*Problem description:* Dropping every picture, set down exactly the lines in the entries below, starting with the line with "camera: 115 degrees left, 20 degrees up" and going on through the line with "(231, 268) = (201, 329): pink".

*Records shown:*
****************
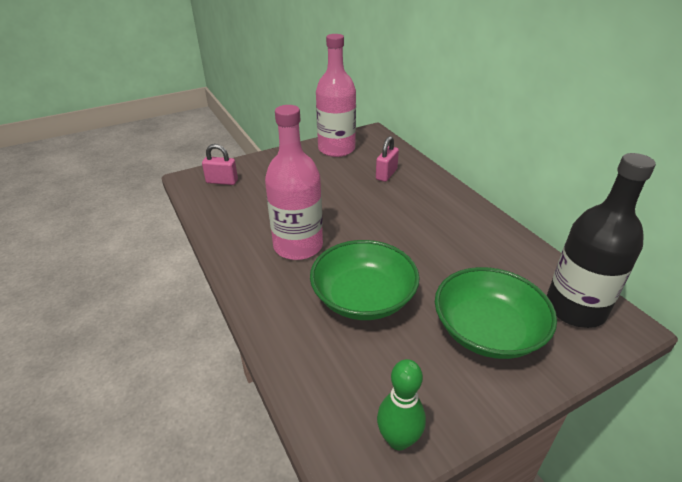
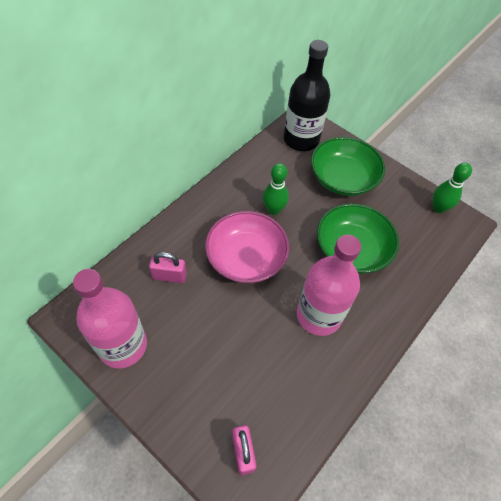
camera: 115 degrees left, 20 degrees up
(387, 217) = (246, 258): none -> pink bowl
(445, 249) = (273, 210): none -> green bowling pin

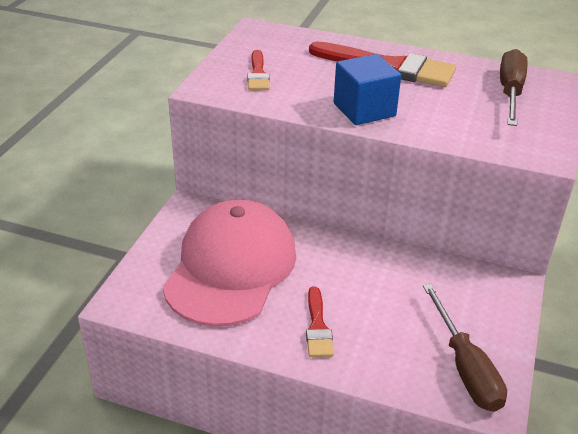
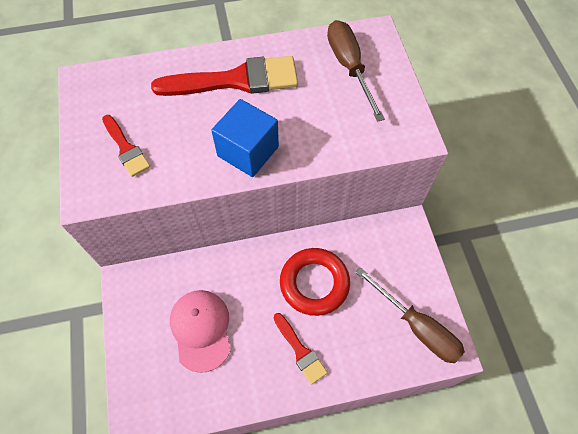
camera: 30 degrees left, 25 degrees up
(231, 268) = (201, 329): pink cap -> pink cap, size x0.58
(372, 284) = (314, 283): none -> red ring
****************
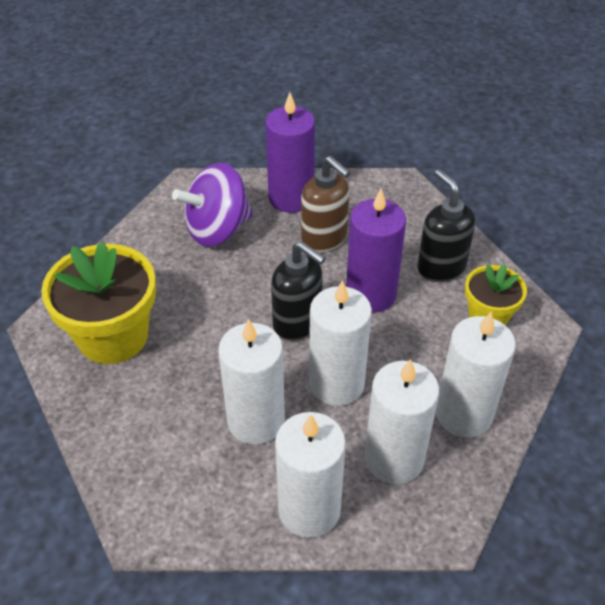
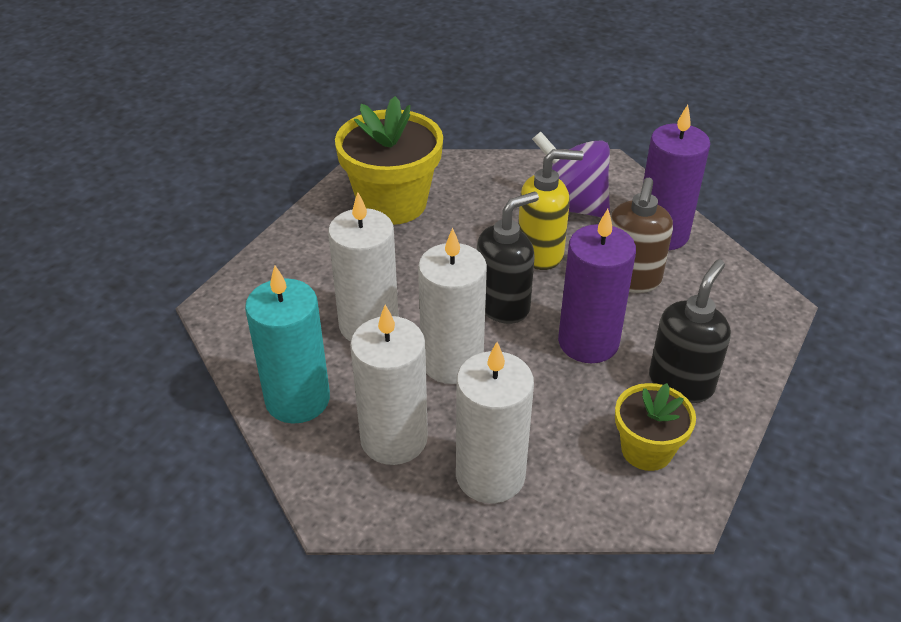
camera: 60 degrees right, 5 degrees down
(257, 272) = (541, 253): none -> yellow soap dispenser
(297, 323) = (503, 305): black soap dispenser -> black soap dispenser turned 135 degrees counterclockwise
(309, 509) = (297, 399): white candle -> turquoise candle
****************
*Output for this task:*
camera: 115 degrees left, 20 degrees up
(387, 217) = (246, 258): none -> pink bowl
(445, 249) = (273, 210): none -> green bowling pin

camera: 30 degrees left, 25 degrees up
(231, 268) = (201, 329): pink cap -> pink cap, size x0.58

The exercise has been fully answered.